◆ Task objective: Exactly as written, output each of the lines below, with no images.
--- START ---
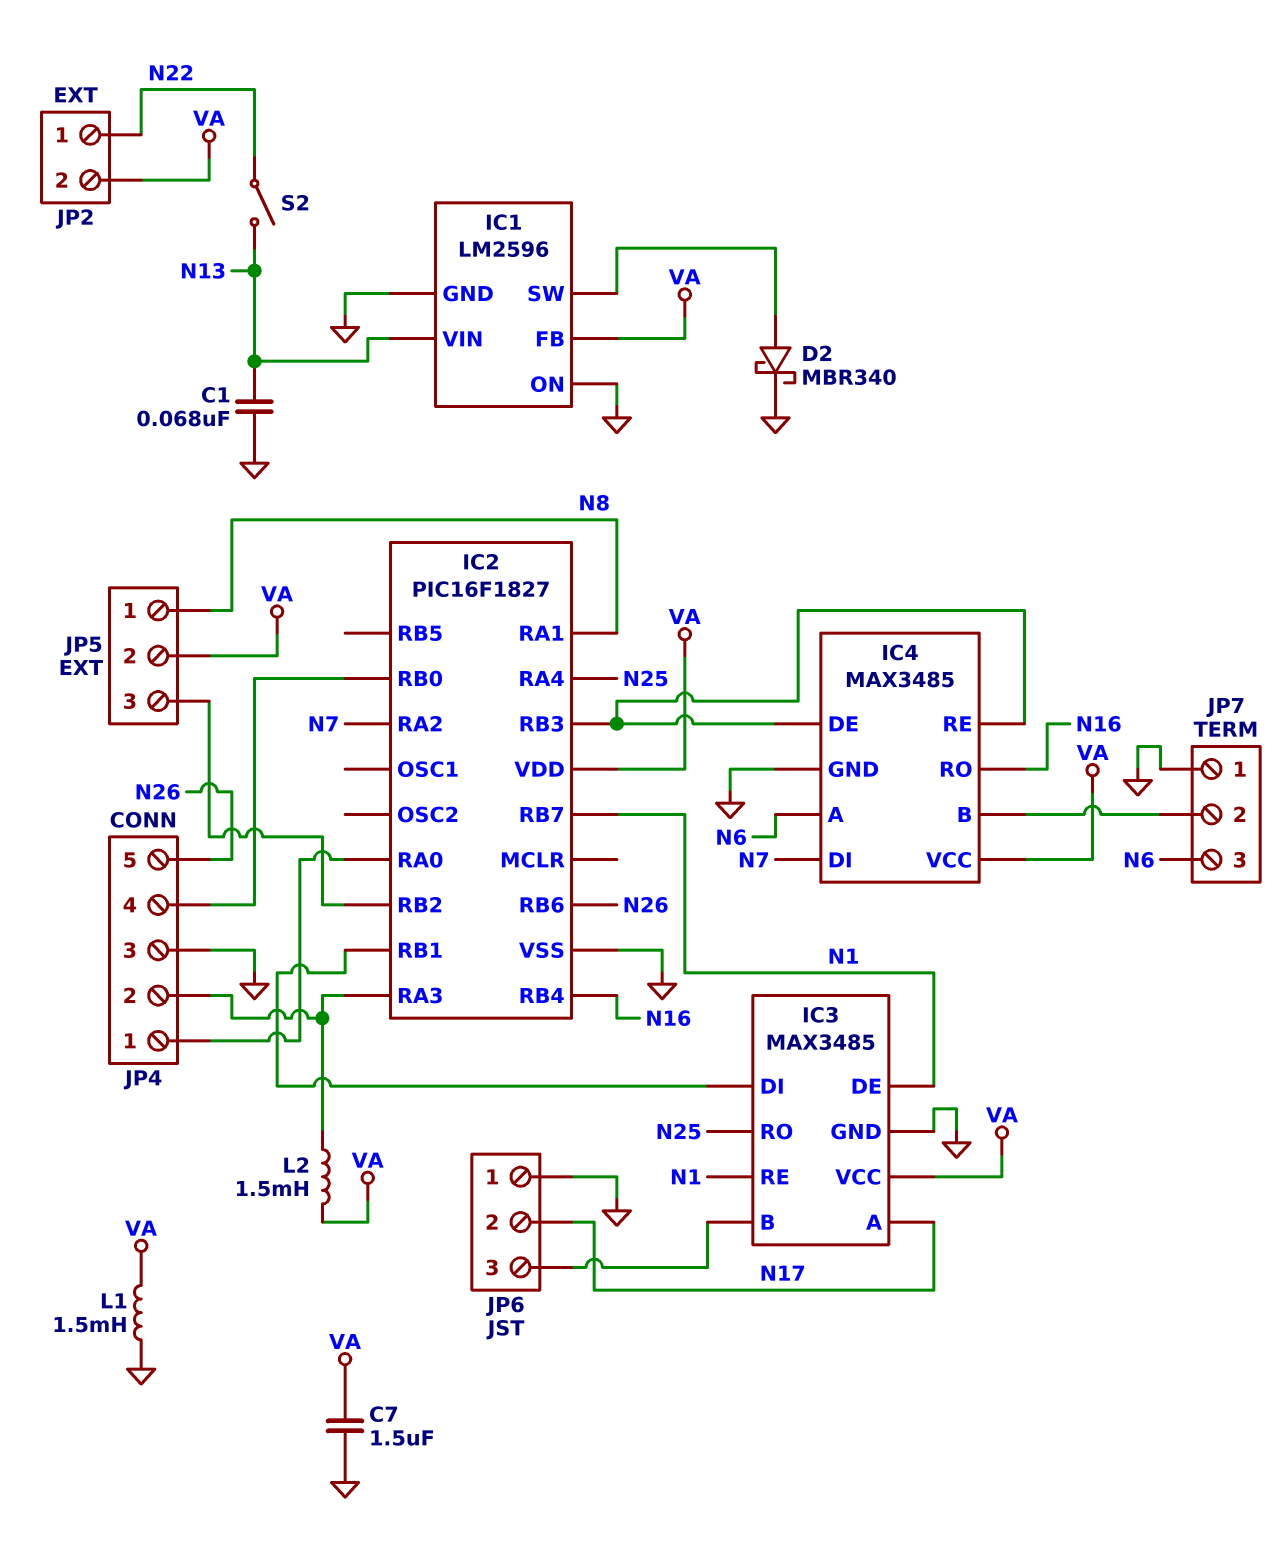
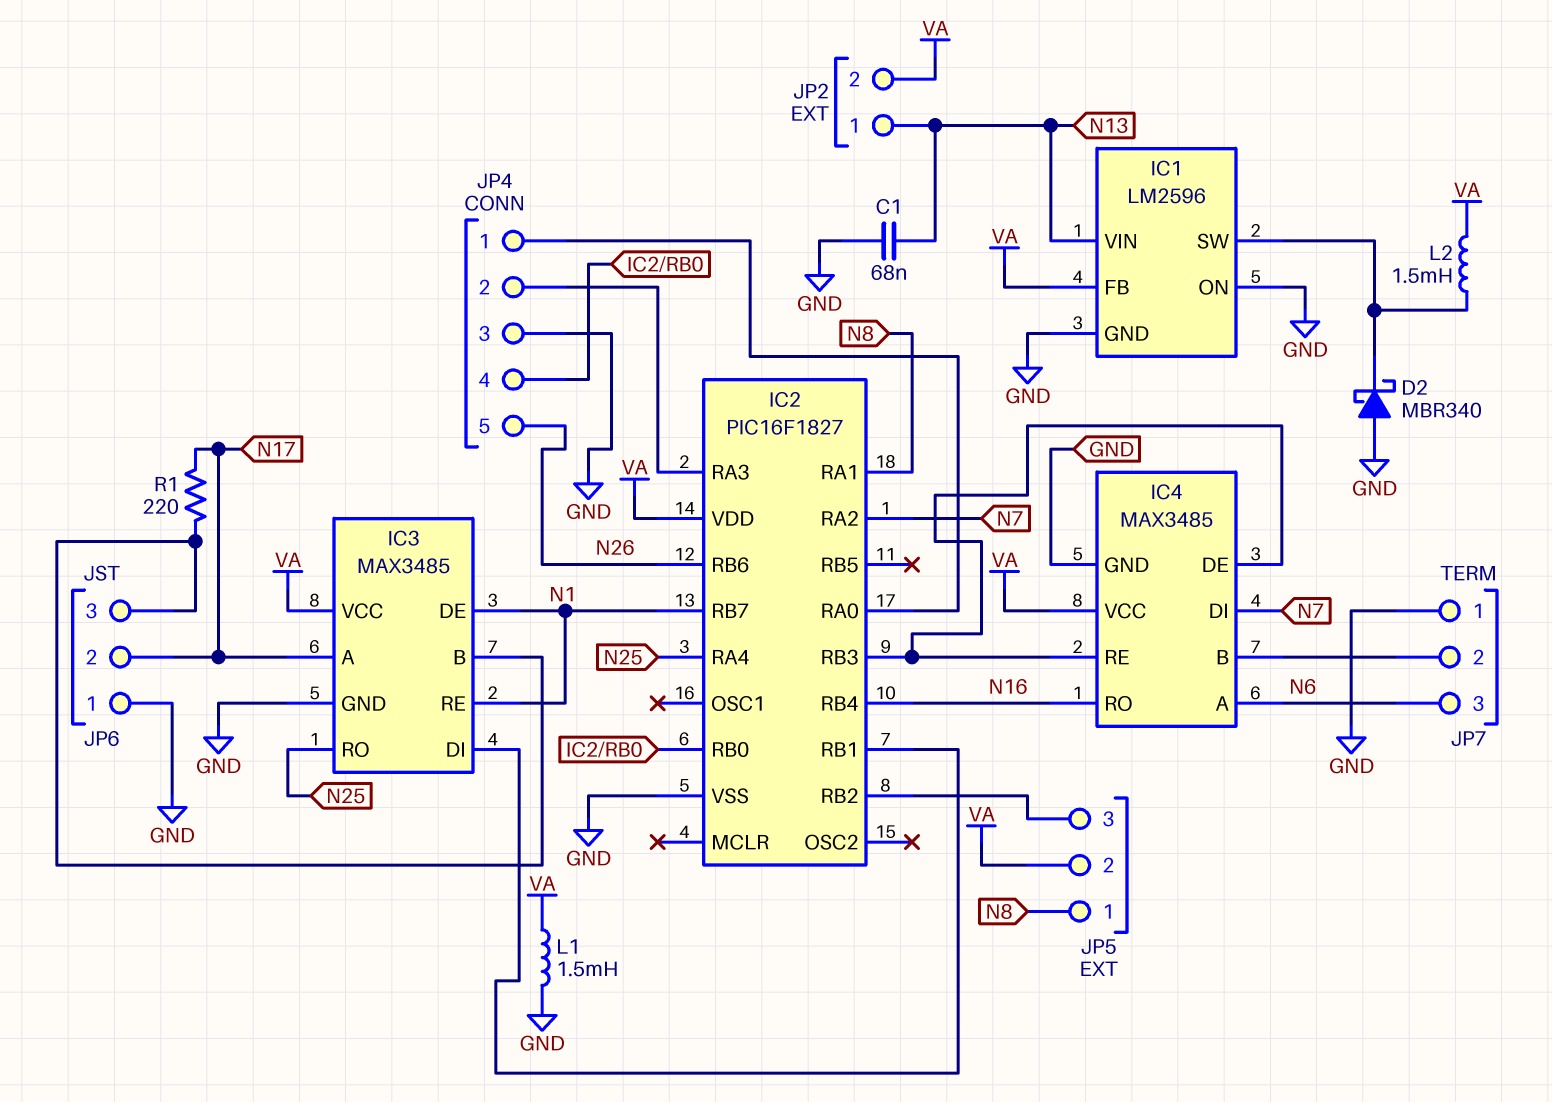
C7: 1.5uF (GND, VA) -> none
D2: schottky MBR340 (A IC1/SW, K GND) -> schottky MBR340 (A GND, K IC1/SW)
JP2 pin 1: N22 -> N13
L2: 1.5mH (IC2/RA3, VA) -> 1.5mH (IC1/SW, VA)
R1: none -> 220 (IC3/B, N17)
S2: switch (N13, N22) -> none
--- END ---
◆ Exercise response:
C7: 1.5uF (GND, VA) -> none
D2: schottky MBR340 (A IC1/SW, K GND) -> schottky MBR340 (A GND, K IC1/SW)
JP2 pin 1: N22 -> N13
L2: 1.5mH (IC2/RA3, VA) -> 1.5mH (IC1/SW, VA)
R1: none -> 220 (IC3/B, N17)
S2: switch (N13, N22) -> none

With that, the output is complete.